Excerpted data =
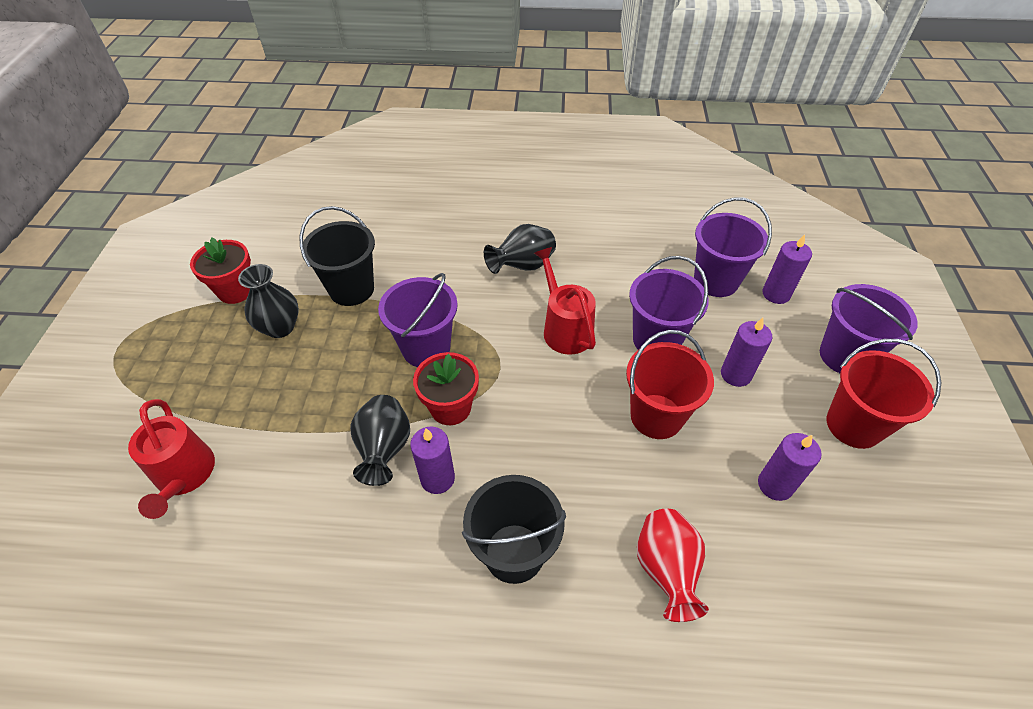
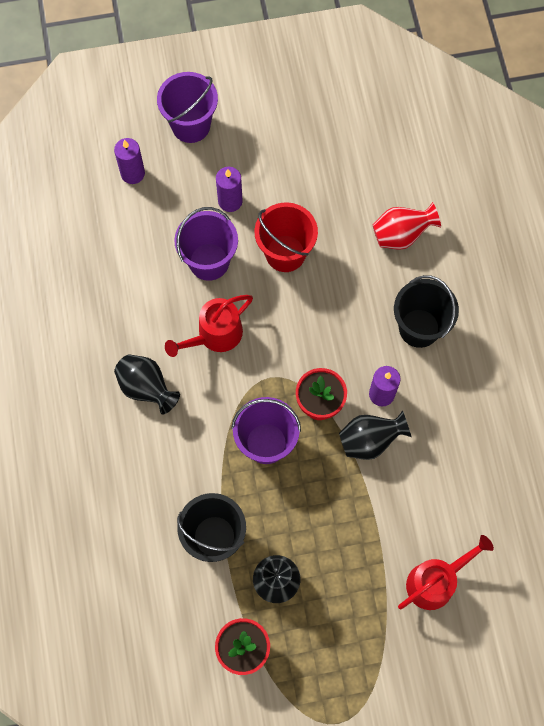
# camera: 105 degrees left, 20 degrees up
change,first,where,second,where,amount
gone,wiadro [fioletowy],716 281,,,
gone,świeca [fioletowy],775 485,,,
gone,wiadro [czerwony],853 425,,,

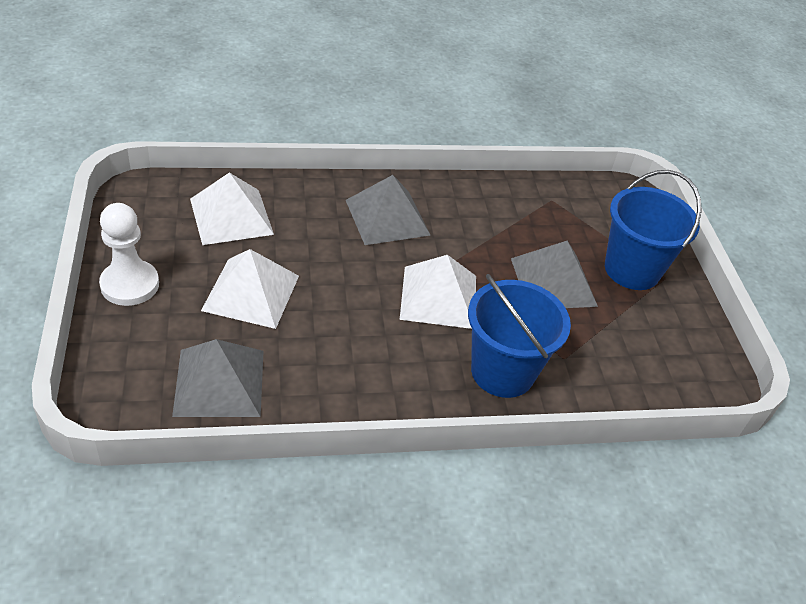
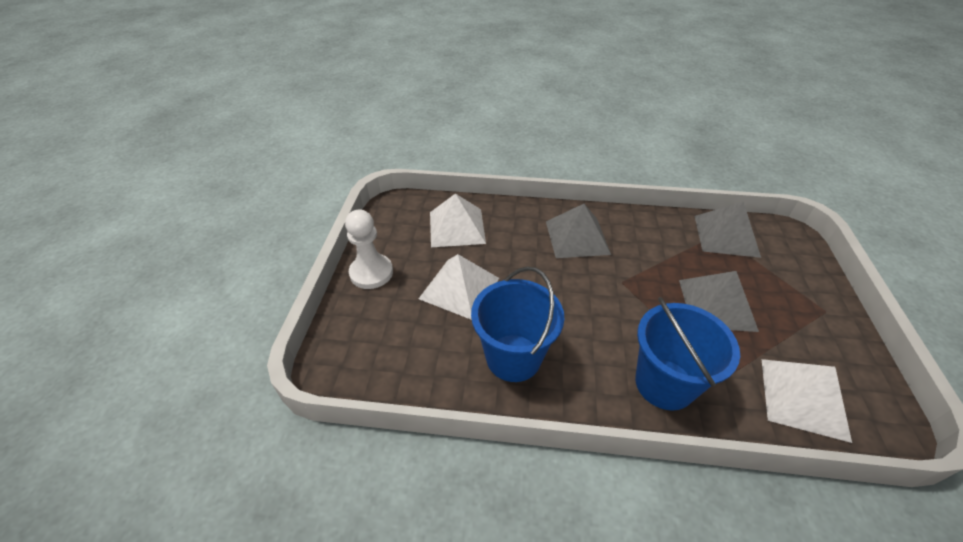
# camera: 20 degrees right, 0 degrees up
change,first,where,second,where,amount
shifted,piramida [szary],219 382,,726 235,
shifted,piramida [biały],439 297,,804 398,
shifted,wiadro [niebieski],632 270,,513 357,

Task details = Pick out the lines above containing the word "gone", then copy them.

Written reply =
gone,wiadro [fioletowy],716 281,,,
gone,świeca [fioletowy],775 485,,,
gone,wiadro [czerwony],853 425,,,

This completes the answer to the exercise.